== Segment start ==

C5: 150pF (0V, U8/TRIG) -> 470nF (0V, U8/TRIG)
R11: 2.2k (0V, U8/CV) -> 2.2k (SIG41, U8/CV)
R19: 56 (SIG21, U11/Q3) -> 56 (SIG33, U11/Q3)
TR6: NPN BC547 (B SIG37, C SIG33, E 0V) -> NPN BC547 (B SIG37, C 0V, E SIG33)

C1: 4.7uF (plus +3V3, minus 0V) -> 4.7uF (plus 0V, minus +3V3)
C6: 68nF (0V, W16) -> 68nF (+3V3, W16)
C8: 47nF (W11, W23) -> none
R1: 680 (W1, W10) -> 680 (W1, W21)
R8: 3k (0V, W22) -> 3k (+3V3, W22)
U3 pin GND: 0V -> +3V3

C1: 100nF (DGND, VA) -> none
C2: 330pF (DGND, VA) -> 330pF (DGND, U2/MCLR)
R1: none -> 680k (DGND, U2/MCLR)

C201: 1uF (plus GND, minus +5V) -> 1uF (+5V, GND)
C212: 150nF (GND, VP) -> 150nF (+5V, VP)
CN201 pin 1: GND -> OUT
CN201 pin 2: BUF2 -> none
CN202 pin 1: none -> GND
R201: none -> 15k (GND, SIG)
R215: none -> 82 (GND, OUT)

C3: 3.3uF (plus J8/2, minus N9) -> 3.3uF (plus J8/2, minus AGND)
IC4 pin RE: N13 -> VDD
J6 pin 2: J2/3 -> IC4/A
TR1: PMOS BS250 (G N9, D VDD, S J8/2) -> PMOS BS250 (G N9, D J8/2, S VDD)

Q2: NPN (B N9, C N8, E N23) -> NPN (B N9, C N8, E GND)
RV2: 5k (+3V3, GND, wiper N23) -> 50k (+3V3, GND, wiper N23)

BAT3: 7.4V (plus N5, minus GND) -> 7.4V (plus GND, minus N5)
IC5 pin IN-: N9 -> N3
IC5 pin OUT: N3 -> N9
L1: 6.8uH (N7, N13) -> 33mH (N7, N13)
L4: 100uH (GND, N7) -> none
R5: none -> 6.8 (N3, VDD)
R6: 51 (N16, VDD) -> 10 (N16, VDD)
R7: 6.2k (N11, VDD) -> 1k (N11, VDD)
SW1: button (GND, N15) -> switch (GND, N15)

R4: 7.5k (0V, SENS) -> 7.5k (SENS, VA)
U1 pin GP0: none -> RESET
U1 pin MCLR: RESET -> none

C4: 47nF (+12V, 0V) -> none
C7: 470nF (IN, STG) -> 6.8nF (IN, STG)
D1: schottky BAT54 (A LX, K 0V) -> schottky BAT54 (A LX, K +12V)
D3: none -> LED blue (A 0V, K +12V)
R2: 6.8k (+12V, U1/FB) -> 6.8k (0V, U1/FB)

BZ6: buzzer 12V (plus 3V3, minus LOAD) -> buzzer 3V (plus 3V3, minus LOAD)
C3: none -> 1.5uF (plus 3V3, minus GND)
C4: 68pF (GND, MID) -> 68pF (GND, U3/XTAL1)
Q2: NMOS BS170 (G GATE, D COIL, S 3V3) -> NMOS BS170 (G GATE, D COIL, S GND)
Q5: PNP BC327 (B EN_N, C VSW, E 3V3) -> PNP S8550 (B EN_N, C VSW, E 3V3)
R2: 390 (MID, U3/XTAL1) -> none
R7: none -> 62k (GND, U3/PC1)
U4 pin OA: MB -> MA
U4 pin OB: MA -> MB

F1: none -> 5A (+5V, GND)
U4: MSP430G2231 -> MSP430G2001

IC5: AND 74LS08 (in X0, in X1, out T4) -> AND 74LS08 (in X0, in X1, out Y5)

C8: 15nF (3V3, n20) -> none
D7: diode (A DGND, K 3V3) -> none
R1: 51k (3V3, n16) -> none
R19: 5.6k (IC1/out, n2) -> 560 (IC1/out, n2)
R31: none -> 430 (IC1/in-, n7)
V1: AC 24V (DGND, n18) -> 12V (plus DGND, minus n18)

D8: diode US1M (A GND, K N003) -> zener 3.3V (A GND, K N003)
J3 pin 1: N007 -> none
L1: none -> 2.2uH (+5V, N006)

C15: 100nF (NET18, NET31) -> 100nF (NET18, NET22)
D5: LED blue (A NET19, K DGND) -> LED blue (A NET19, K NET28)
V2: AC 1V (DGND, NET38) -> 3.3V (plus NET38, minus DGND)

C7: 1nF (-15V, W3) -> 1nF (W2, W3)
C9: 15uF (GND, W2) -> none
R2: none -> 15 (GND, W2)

== Segment end ==

*WHAT IS EXPECTED:*
Among the records above, a stretch begins at the line containing "Q2: NPN (B N9, C" and ends at the line containing "L4: 100uH (GND, N7) -> none". Restate that stretch word for word, and nothing else.

*SOLUTION BELOW:*
Q2: NPN (B N9, C N8, E N23) -> NPN (B N9, C N8, E GND)
RV2: 5k (+3V3, GND, wiper N23) -> 50k (+3V3, GND, wiper N23)

BAT3: 7.4V (plus N5, minus GND) -> 7.4V (plus GND, minus N5)
IC5 pin IN-: N9 -> N3
IC5 pin OUT: N3 -> N9
L1: 6.8uH (N7, N13) -> 33mH (N7, N13)
L4: 100uH (GND, N7) -> none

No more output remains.